= Beginning of Section =
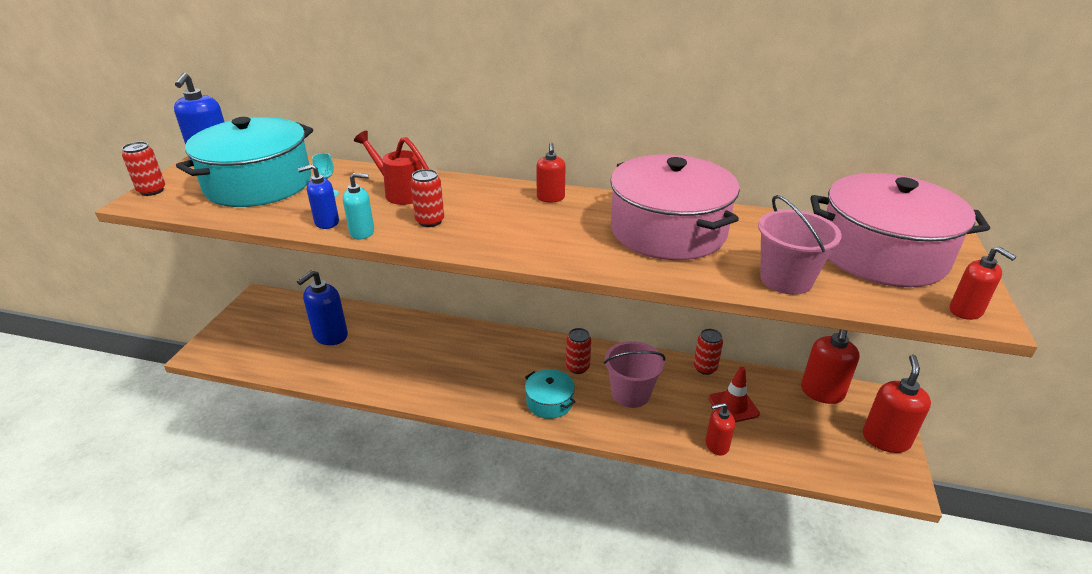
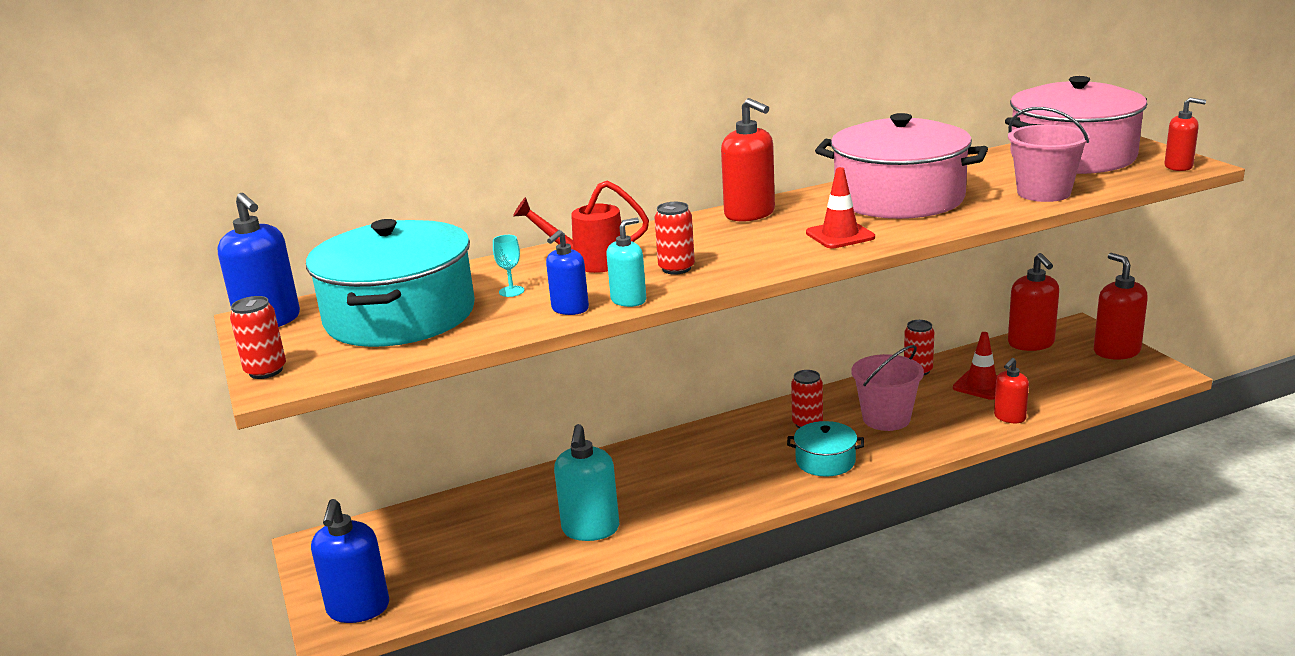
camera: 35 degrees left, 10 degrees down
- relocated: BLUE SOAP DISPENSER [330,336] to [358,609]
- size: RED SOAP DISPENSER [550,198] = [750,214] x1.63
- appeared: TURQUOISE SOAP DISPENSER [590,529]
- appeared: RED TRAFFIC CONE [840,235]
= End of Section =
▶ Activity
Repeat the listing verbatim, pictures excluded.

▶ Exercise output
camera: 35 degrees left, 10 degrees down
- relocated: BLUE SOAP DISPENSER [330,336] to [358,609]
- size: RED SOAP DISPENSER [550,198] = [750,214] x1.63
- appeared: TURQUOISE SOAP DISPENSER [590,529]
- appeared: RED TRAFFIC CONE [840,235]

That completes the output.